╔══
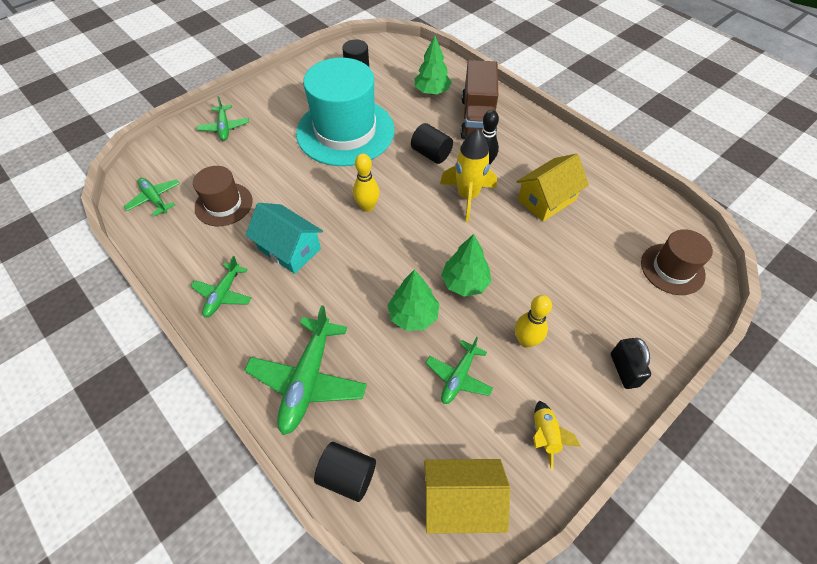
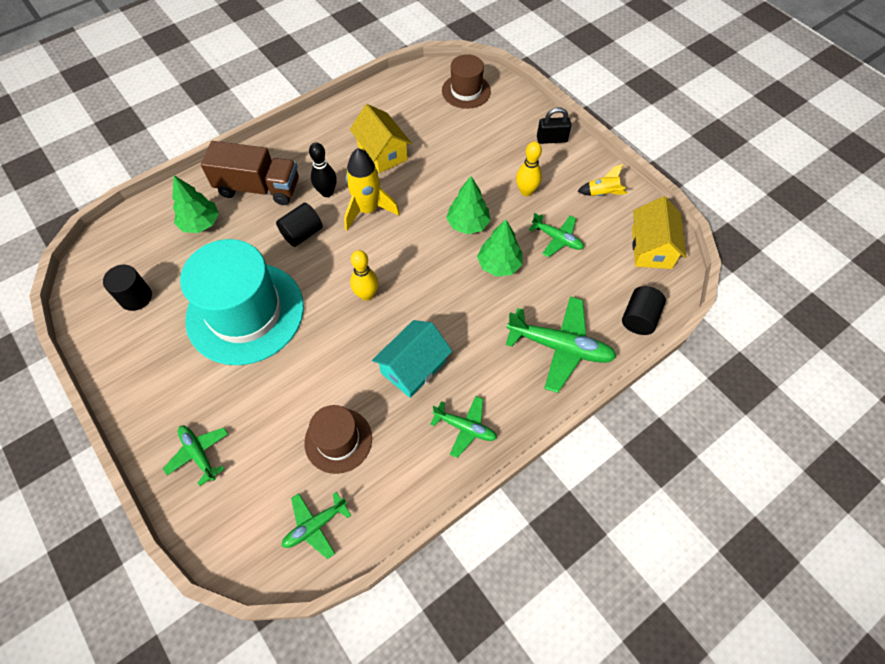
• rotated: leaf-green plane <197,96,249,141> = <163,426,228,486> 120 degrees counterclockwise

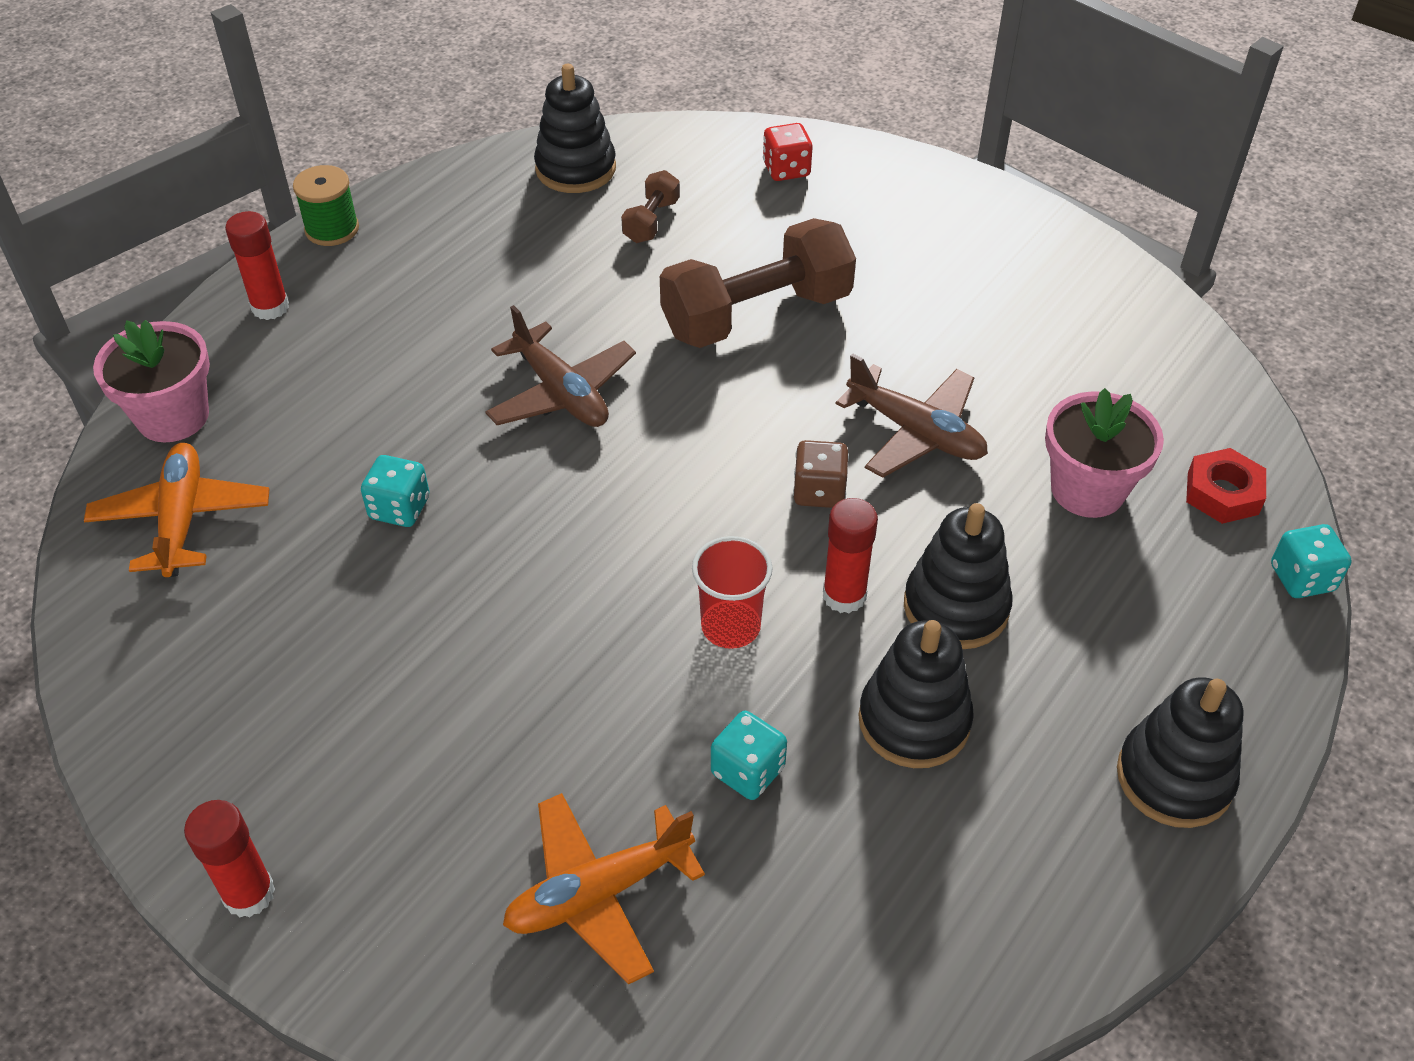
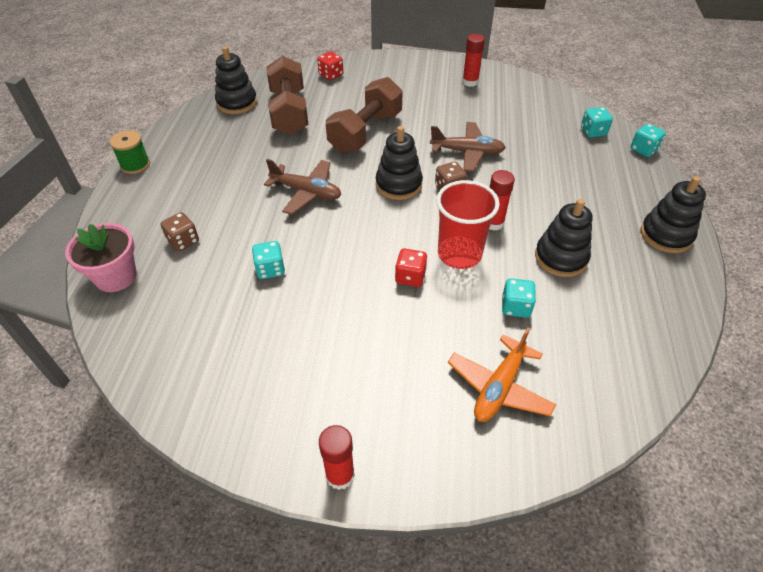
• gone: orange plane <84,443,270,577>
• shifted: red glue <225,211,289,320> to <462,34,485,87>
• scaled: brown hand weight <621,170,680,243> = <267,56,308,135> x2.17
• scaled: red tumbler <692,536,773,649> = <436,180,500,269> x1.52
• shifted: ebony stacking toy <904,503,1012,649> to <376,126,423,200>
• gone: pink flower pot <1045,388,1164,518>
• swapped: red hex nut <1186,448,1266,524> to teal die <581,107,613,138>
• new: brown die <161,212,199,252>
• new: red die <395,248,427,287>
╚══
* **Exercise objective**
Give the entries again exactly. Pictures stay out.

* **Answer to this problem**
• rotated: leaf-green plane <197,96,249,141> = <163,426,228,486> 120 degrees counterclockwise

• gone: orange plane <84,443,270,577>
• shifted: red glue <225,211,289,320> to <462,34,485,87>
• scaled: brown hand weight <621,170,680,243> = <267,56,308,135> x2.17
• scaled: red tumbler <692,536,773,649> = <436,180,500,269> x1.52
• shifted: ebony stacking toy <904,503,1012,649> to <376,126,423,200>
• gone: pink flower pot <1045,388,1164,518>
• swapped: red hex nut <1186,448,1266,524> to teal die <581,107,613,138>
• new: brown die <161,212,199,252>
• new: red die <395,248,427,287>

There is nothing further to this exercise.